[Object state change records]
━━━━━━━━━━━━━━━━

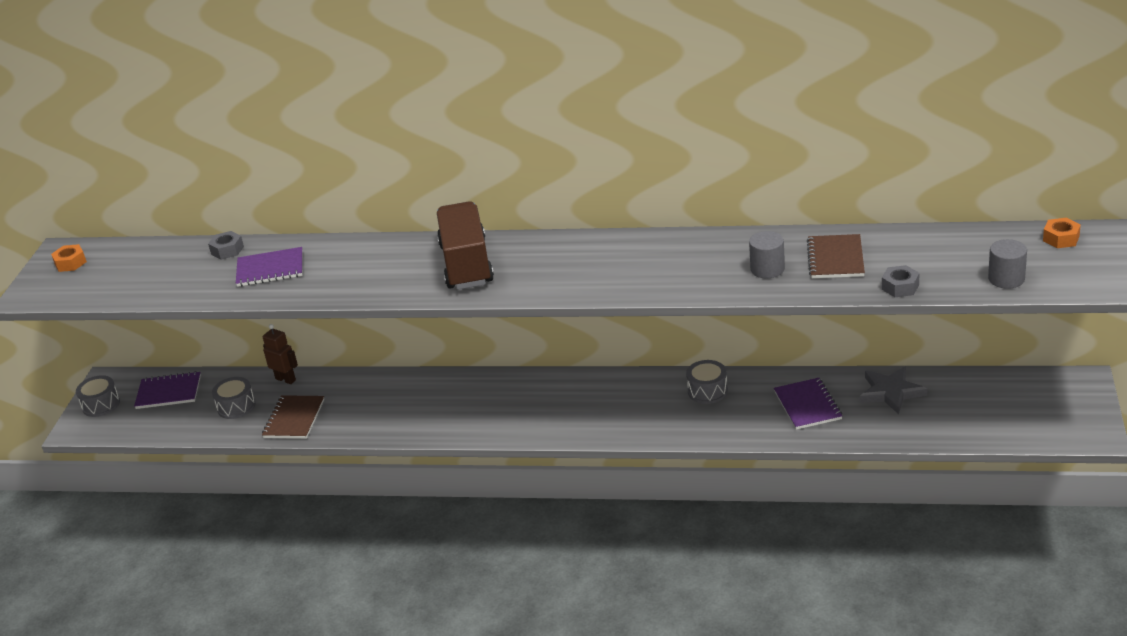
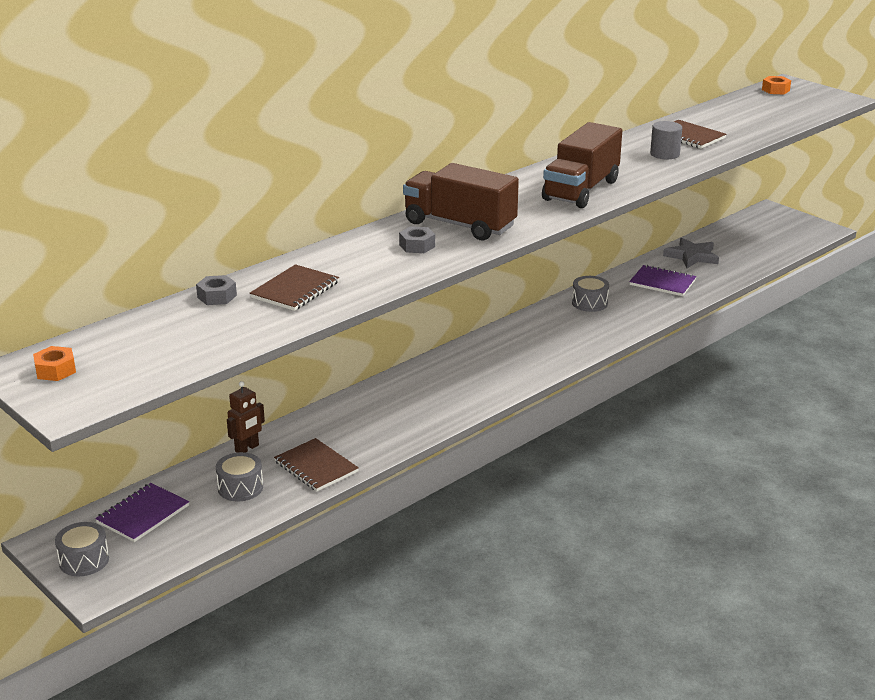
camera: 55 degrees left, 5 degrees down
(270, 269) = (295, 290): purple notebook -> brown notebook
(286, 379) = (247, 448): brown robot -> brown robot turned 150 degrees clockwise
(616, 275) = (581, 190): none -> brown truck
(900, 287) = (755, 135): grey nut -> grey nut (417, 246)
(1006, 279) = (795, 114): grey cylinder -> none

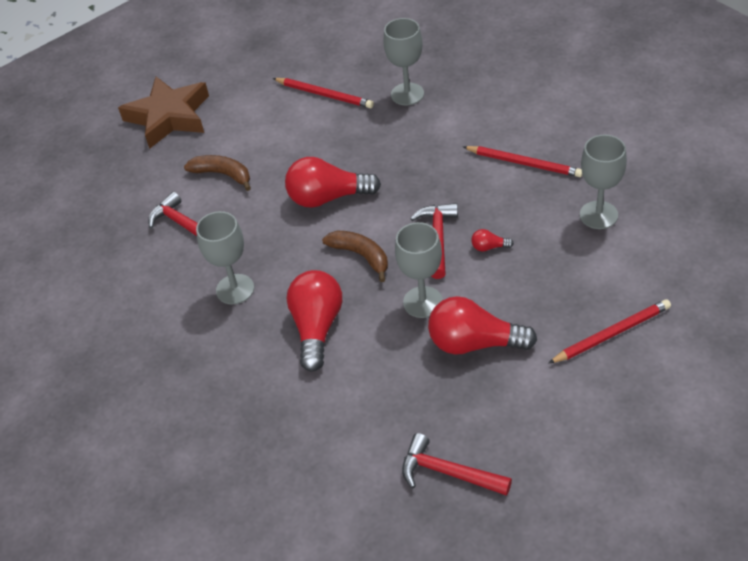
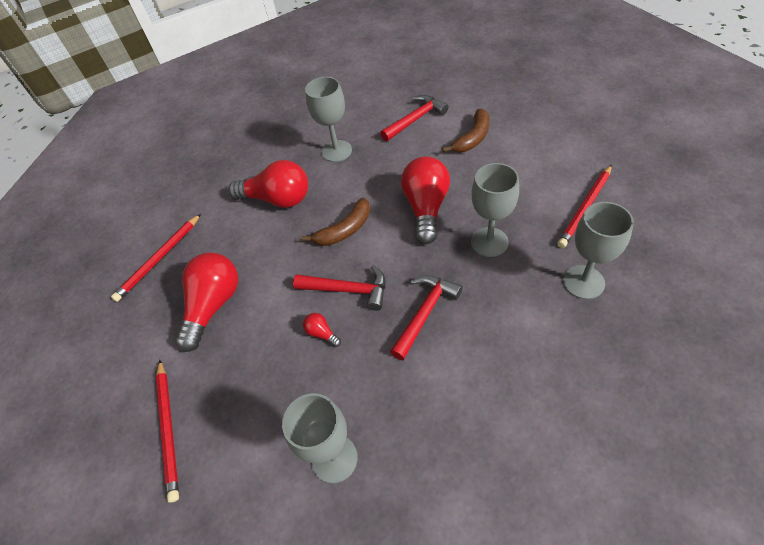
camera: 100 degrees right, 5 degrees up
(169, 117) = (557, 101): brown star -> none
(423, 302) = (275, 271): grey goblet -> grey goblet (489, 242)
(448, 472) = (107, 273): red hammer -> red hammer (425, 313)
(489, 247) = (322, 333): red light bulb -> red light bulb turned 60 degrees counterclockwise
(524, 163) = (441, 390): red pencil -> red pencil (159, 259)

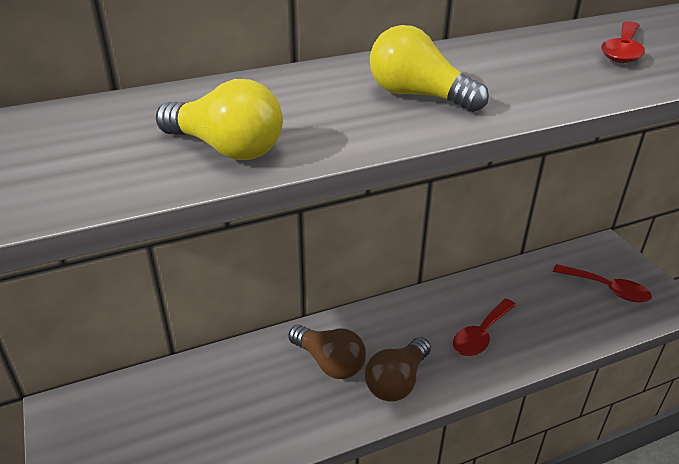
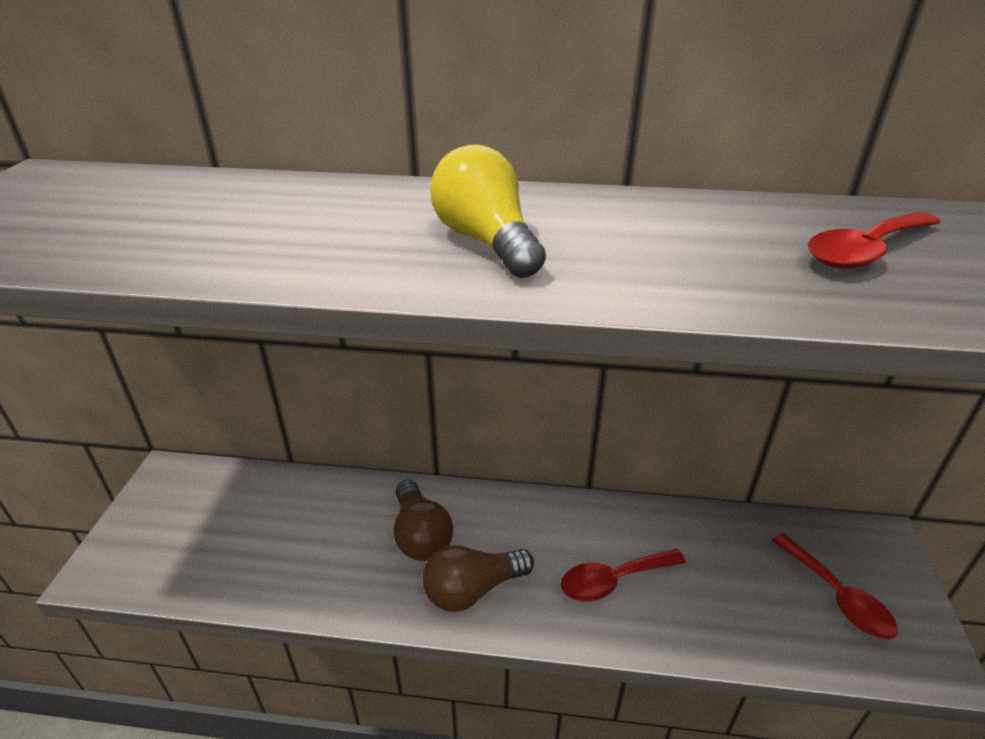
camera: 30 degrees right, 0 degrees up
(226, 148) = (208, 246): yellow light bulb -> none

━━━━━━━━━━━━━━━━

Give the records again without a single change, and exclude the pictures.

• Answer box:
camera: 55 degrees left, 5 degrees down
(270, 269) = (295, 290): purple notebook -> brown notebook
(286, 379) = (247, 448): brown robot -> brown robot turned 150 degrees clockwise
(616, 275) = (581, 190): none -> brown truck
(900, 287) = (755, 135): grey nut -> grey nut (417, 246)
(1006, 279) = (795, 114): grey cylinder -> none

camera: 100 degrees right, 5 degrees up
(169, 117) = (557, 101): brown star -> none
(423, 302) = (275, 271): grey goblet -> grey goblet (489, 242)
(448, 472) = (107, 273): red hammer -> red hammer (425, 313)
(489, 247) = (322, 333): red light bulb -> red light bulb turned 60 degrees counterclockwise
(524, 163) = (441, 390): red pencil -> red pencil (159, 259)

camera: 30 degrees right, 0 degrees up
(226, 148) = (208, 246): yellow light bulb -> none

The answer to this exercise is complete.